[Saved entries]
*-*-*

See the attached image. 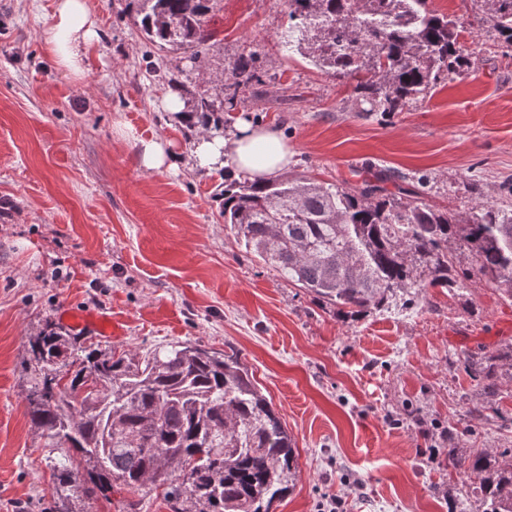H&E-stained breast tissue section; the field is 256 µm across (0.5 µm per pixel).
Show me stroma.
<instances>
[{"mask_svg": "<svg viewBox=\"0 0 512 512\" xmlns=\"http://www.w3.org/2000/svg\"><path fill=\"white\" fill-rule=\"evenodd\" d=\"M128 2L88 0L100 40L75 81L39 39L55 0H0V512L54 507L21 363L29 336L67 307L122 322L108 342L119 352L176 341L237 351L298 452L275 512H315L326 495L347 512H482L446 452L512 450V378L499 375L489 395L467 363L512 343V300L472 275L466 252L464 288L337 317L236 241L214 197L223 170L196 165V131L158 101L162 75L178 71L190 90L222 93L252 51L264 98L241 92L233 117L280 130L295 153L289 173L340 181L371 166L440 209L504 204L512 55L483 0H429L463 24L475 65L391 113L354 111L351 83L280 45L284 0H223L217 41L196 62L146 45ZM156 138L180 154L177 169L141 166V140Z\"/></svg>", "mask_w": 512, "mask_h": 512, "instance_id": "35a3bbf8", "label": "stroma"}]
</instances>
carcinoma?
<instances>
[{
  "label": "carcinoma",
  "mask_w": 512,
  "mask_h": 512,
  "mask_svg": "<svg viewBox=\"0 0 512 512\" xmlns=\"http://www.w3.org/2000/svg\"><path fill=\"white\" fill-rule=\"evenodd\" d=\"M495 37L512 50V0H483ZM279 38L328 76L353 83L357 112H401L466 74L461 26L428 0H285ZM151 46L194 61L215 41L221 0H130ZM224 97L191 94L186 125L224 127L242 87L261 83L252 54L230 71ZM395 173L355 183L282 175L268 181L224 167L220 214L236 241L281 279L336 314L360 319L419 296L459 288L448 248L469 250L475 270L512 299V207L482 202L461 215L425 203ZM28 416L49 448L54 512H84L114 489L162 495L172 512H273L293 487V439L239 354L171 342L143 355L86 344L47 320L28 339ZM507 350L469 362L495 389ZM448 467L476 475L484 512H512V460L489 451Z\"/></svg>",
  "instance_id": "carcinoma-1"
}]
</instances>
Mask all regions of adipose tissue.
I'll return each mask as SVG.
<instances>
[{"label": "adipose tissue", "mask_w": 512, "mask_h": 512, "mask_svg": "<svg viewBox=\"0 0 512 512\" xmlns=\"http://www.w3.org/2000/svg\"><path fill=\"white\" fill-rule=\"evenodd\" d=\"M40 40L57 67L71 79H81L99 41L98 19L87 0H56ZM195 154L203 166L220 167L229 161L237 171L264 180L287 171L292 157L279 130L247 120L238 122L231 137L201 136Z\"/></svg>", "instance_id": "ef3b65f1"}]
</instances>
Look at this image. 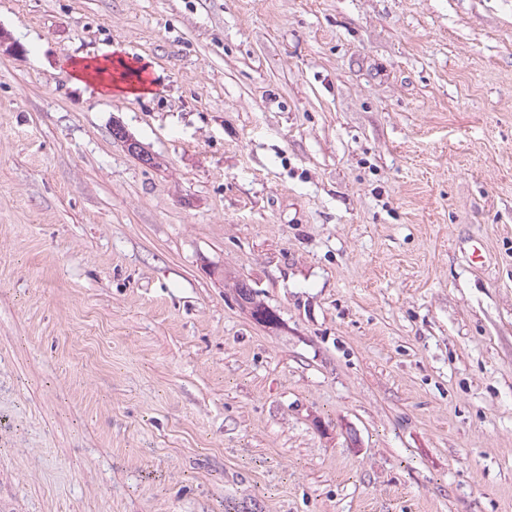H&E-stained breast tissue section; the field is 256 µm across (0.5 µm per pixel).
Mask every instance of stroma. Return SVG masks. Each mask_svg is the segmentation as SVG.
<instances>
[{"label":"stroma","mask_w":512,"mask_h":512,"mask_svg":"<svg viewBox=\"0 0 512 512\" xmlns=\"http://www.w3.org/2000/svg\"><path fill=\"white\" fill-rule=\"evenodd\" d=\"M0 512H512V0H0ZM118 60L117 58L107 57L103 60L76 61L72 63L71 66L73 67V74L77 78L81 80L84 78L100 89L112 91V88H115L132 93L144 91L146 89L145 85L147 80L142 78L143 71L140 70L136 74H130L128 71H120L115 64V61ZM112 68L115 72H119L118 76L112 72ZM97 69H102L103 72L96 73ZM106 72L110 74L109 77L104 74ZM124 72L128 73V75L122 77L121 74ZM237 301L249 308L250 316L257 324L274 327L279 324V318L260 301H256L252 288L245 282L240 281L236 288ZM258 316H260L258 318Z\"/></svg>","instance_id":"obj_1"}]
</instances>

*-*-*

◆ Instructions to follow:
Identify all lines where the word "adipose" shows up. Copy them.

◆ Complete response:
Mask all regions of adipose tissue.
[{"label": "adipose tissue", "mask_w": 512, "mask_h": 512, "mask_svg": "<svg viewBox=\"0 0 512 512\" xmlns=\"http://www.w3.org/2000/svg\"><path fill=\"white\" fill-rule=\"evenodd\" d=\"M40 40L57 67L71 79H81L99 41L98 19L87 0H56ZM195 154L203 166L220 167L229 161L237 171L264 180L287 171L292 157L279 130L247 120L238 122L231 137L201 136Z\"/></svg>", "instance_id": "ef3b65f1"}]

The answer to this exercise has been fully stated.